--- Recorded information Enclosed Below ---

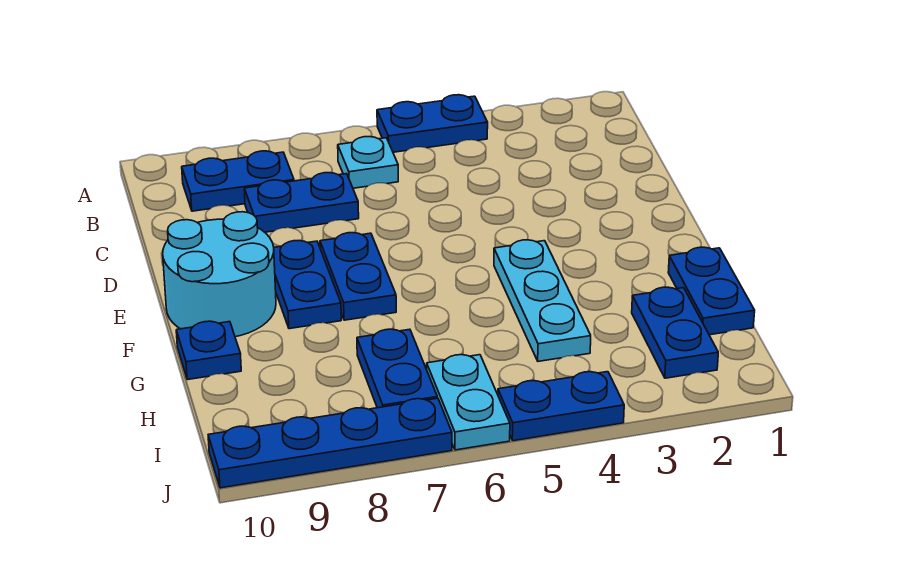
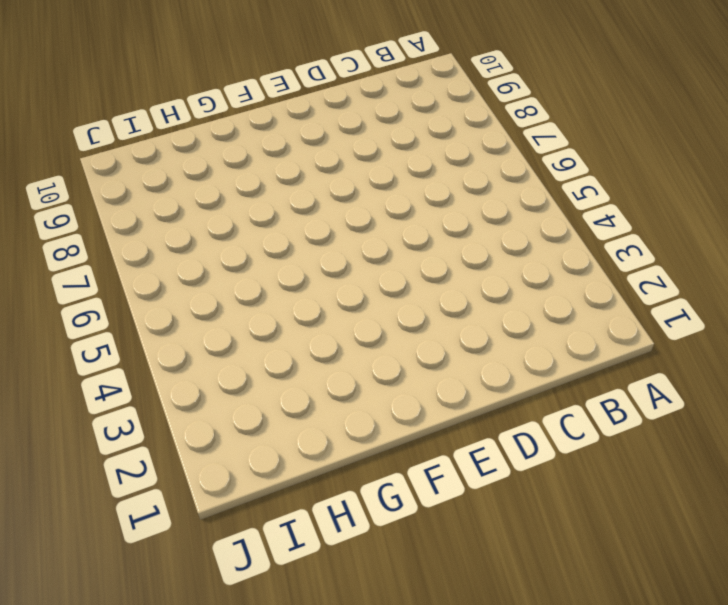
none -> blue plate A4:A5 level 1
none -> cyan plate B6 level 1
none -> blue plate B8:B9 level 1

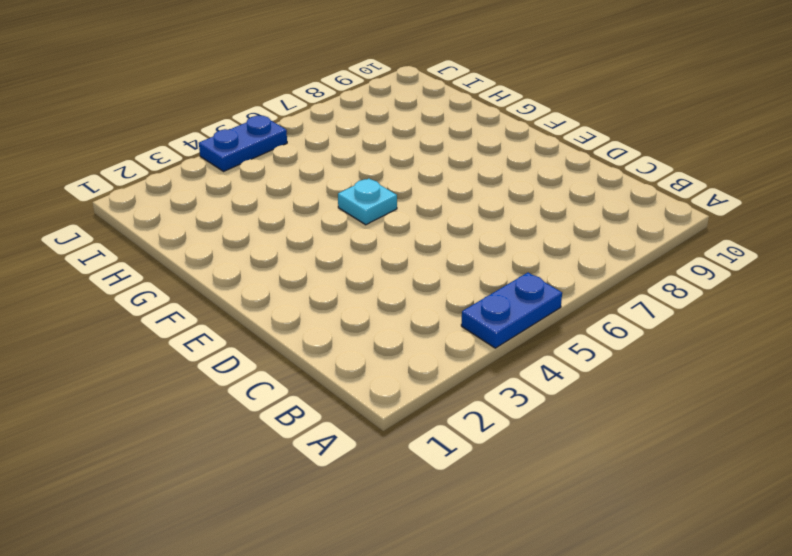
cyan plate F5 level 1 -> cyan plate B6 level 1
none -> blue plate B8:B9 level 1
none -> blue plate C7:C8 level 1
none -> blue plate E7:F7 level 1

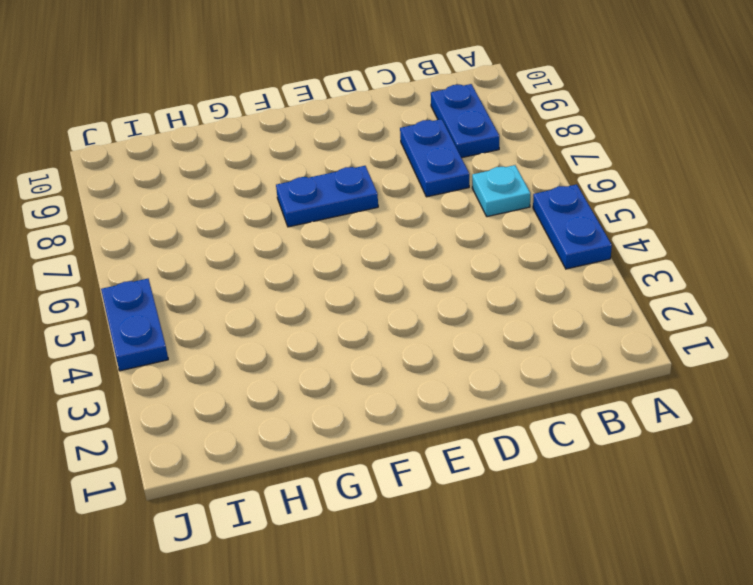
none -> blue plate E8:F8 level 1
none -> cyan round brick E9:F10 level 1
none -> cyan plate F4:H4 level 1

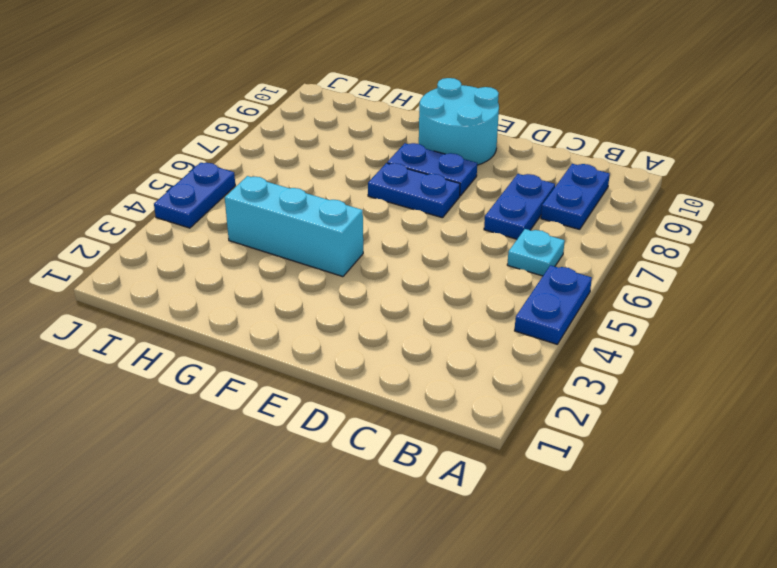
cyan brick F4:H4 level 1 -> cyan plate F4:H4 level 1
none -> blue plate G1:H1 level 1
none -> blue plate G10 level 1
none -> blue plate H2:I2 level 1

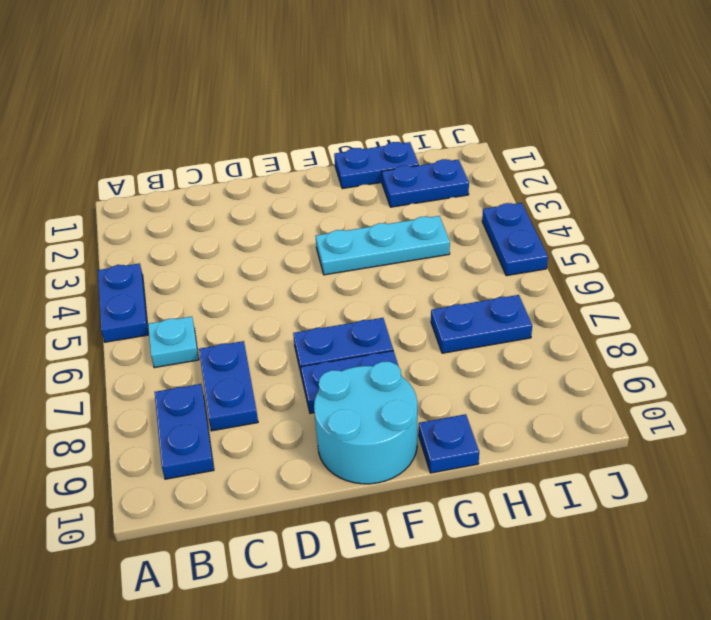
none -> cyan plate I6:J6 level 1
none -> blue plate J7:J10 level 1

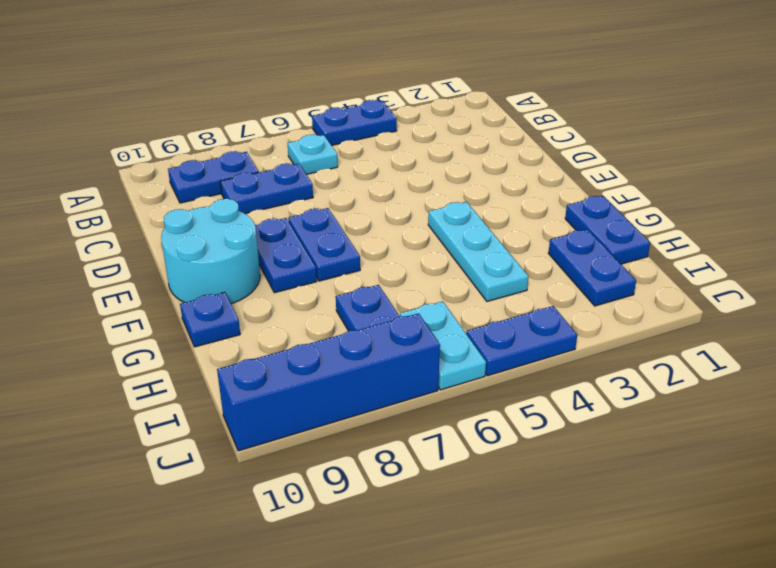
blue brick J7:J10 level 1 -> blue plate J7:J10 level 1

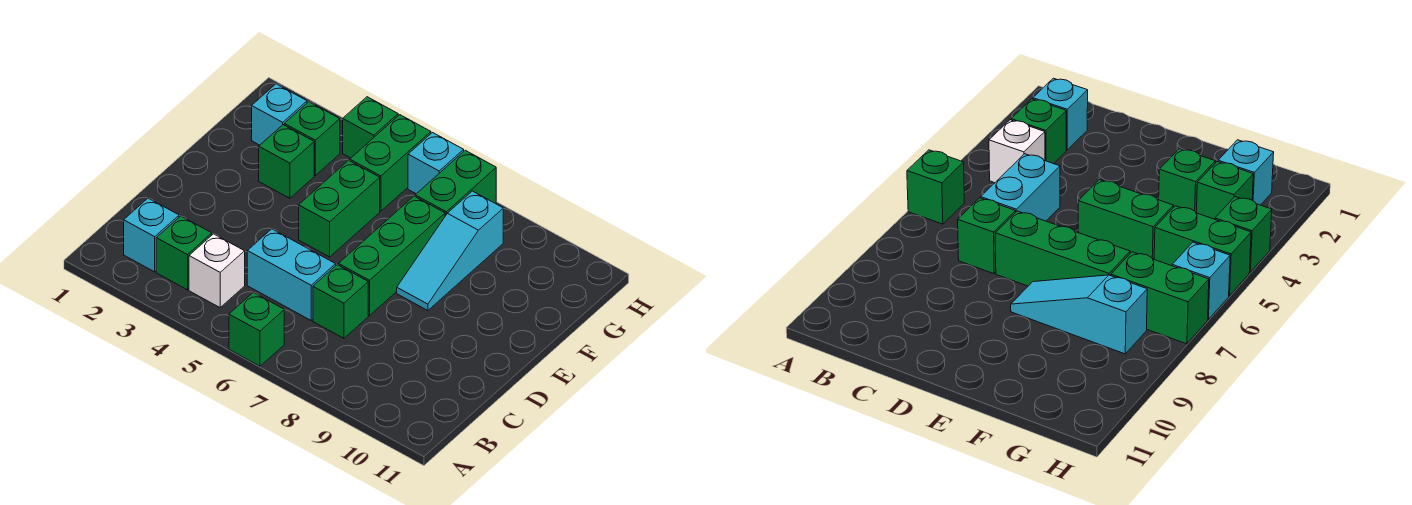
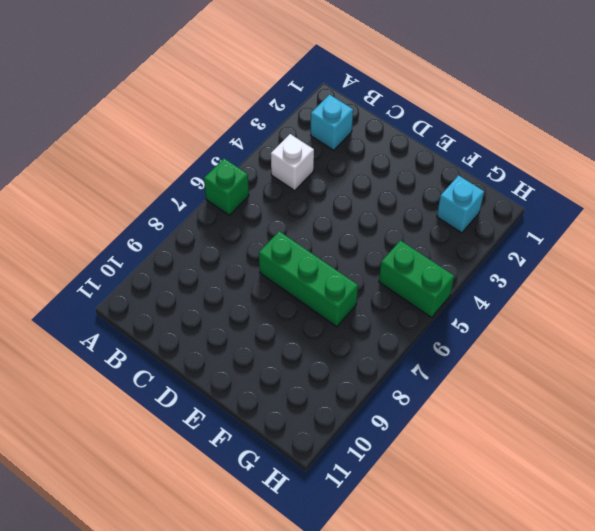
none -> green brick B3 level 1
none -> cyan brick C5:C6 level 1
none -> green brick C7 level 1

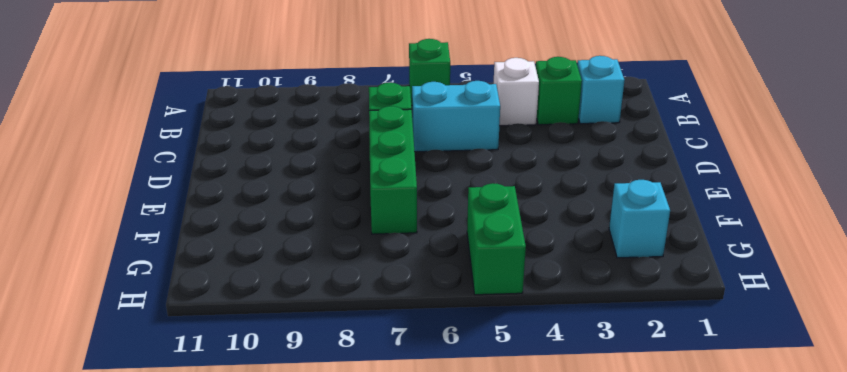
none -> green brick E5:F5 level 1
none -> cyan slope E8:G8 level 1 top G
none -> green brick F3 level 1

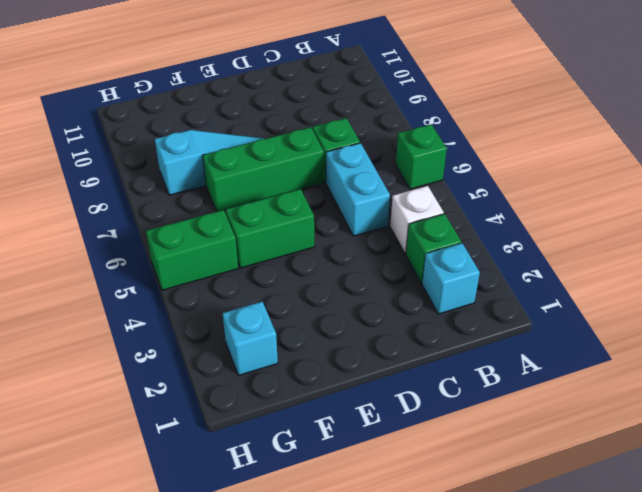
none -> green brick F3 level 1
none -> green brick G3 level 1
none -> green brick G7:H7 level 1

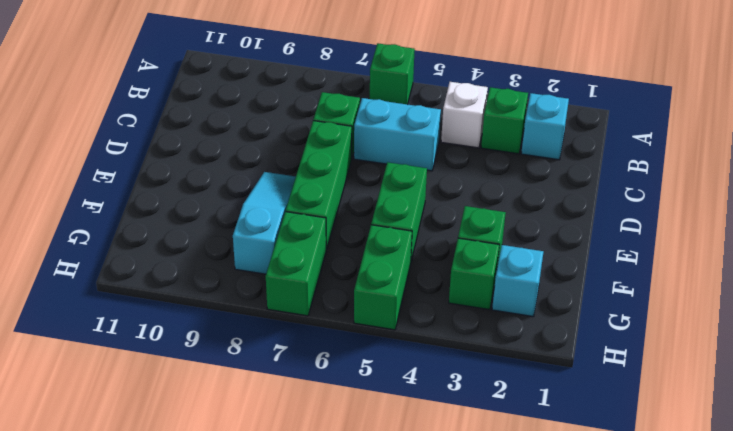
none -> green brick H4 level 1
none -> cyan brick H6 level 1

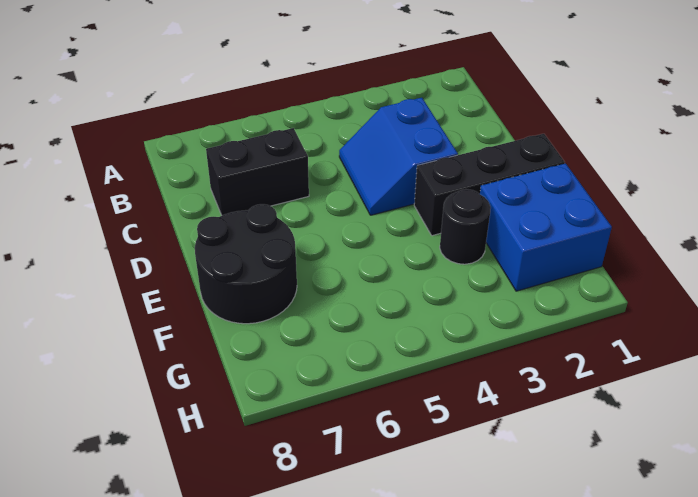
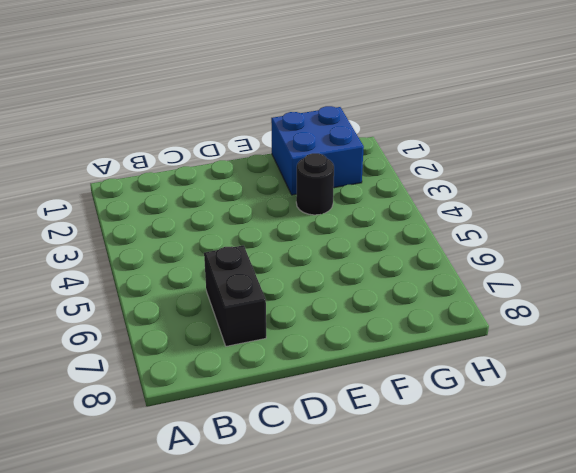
none -> blue slope C3:D4 level 1 top 3
none -> black brick E1:E3 level 1

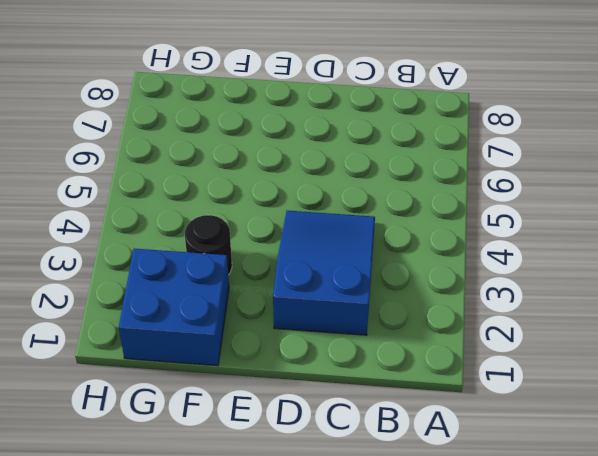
blue slope C2:D4 level 1 top 2 -> blue slope C3:D4 level 1 top 3
none -> black brick C6:C7 level 1
none -> black brick E1:E3 level 1

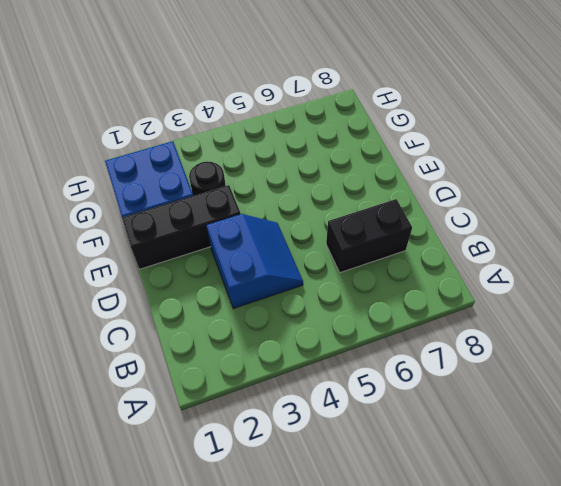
none -> black round brick E7:F8 level 1

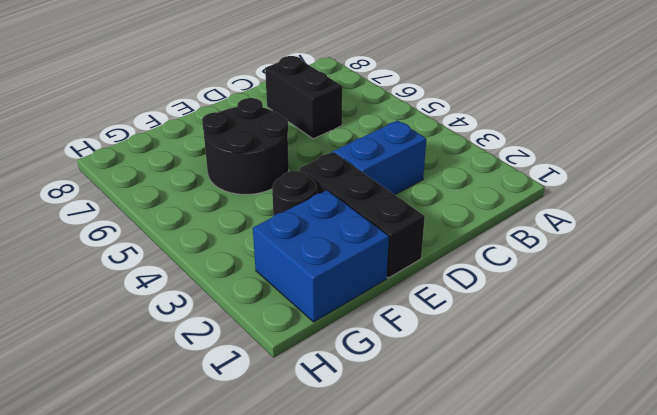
black round brick E5:F6 level 1 -> black round brick E7:F8 level 1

--- End of Enclosed Recorded information ---

Exercise objective
Your answer must be an exact copy of the records, with no pictures in it.

Your response
none -> blue plate A4:A5 level 1
none -> cyan plate B6 level 1
none -> blue plate B8:B9 level 1

cyan plate F5 level 1 -> cyan plate B6 level 1
none -> blue plate B8:B9 level 1
none -> blue plate C7:C8 level 1
none -> blue plate E7:F7 level 1

none -> blue plate E8:F8 level 1
none -> cyan round brick E9:F10 level 1
none -> cyan plate F4:H4 level 1

cyan brick F4:H4 level 1 -> cyan plate F4:H4 level 1
none -> blue plate G1:H1 level 1
none -> blue plate G10 level 1
none -> blue plate H2:I2 level 1

none -> cyan plate I6:J6 level 1
none -> blue plate J7:J10 level 1

blue brick J7:J10 level 1 -> blue plate J7:J10 level 1

none -> green brick B3 level 1
none -> cyan brick C5:C6 level 1
none -> green brick C7 level 1

none -> green brick E5:F5 level 1
none -> cyan slope E8:G8 level 1 top G
none -> green brick F3 level 1

none -> green brick F3 level 1
none -> green brick G3 level 1
none -> green brick G7:H7 level 1

none -> green brick H4 level 1
none -> cyan brick H6 level 1

none -> blue slope C3:D4 level 1 top 3
none -> black brick E1:E3 level 1

blue slope C2:D4 level 1 top 2 -> blue slope C3:D4 level 1 top 3
none -> black brick C6:C7 level 1
none -> black brick E1:E3 level 1

none -> black round brick E7:F8 level 1

black round brick E5:F6 level 1 -> black round brick E7:F8 level 1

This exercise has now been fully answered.